PROBLEM TO SOLVE: Only the lines below, from the one with "R13: 270 (IC2/P1.6, VA) -> none" through the one with "R15: 1.5k (EXT, LIGHT) -> 4.7k (EXT, LIGHT)", are to be written out, exactly.

*** DATA FOR REVIEW ***

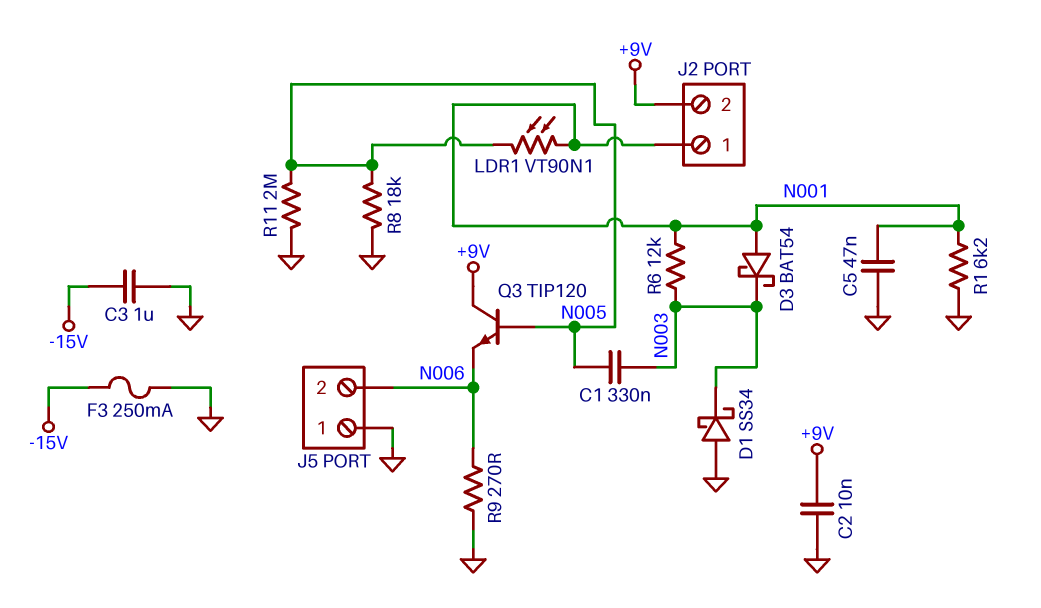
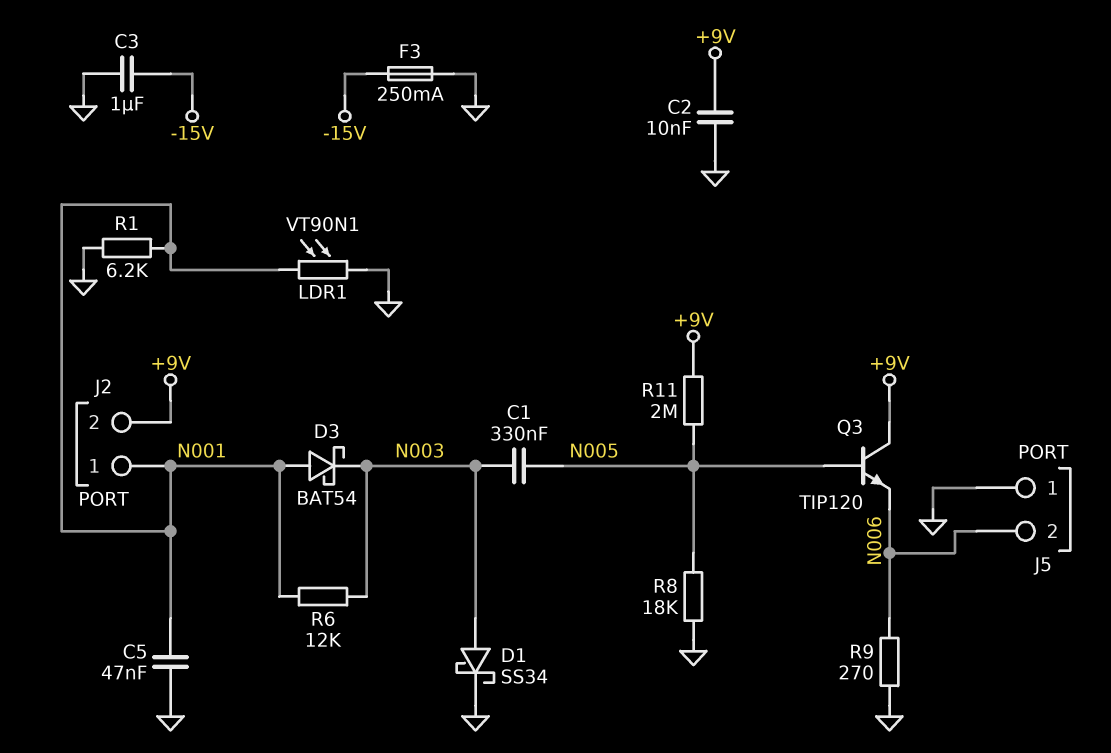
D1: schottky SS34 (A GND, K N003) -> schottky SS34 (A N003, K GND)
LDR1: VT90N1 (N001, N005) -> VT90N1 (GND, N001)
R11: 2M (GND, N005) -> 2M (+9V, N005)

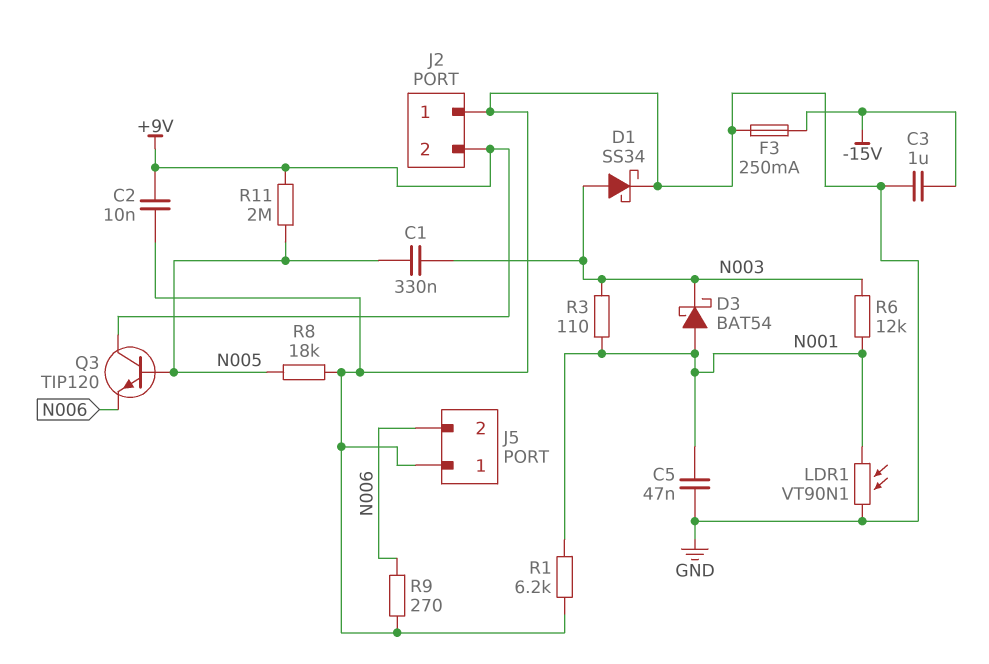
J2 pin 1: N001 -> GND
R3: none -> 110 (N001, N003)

*** End of DATA FOR REVIEW ***
*** DATA FOR REVIEW ***

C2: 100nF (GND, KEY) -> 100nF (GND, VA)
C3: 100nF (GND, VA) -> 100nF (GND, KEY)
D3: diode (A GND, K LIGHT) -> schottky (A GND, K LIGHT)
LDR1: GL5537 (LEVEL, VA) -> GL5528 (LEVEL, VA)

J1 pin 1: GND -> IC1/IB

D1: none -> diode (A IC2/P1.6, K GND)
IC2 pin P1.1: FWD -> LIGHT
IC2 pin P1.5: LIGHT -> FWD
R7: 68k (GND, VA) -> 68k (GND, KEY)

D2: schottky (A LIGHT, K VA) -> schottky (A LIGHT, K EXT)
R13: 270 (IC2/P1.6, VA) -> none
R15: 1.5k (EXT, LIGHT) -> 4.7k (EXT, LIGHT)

*** End of DATA FOR REVIEW ***
*** DATA FOR REVIEW ***

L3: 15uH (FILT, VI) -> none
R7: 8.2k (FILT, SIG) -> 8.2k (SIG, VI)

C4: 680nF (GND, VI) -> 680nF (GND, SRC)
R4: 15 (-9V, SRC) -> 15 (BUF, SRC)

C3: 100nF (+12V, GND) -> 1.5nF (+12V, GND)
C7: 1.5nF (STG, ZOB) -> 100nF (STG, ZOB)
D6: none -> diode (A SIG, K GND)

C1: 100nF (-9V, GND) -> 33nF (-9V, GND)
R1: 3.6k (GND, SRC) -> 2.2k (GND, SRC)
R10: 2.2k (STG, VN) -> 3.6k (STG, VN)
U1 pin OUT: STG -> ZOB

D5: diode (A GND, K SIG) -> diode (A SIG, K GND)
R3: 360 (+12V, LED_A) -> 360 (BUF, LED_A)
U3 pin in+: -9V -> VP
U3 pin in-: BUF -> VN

*** End of DATA FOR REVIEW ***

TASK RESULT:
R13: 270 (IC2/P1.6, VA) -> none
R15: 1.5k (EXT, LIGHT) -> 4.7k (EXT, LIGHT)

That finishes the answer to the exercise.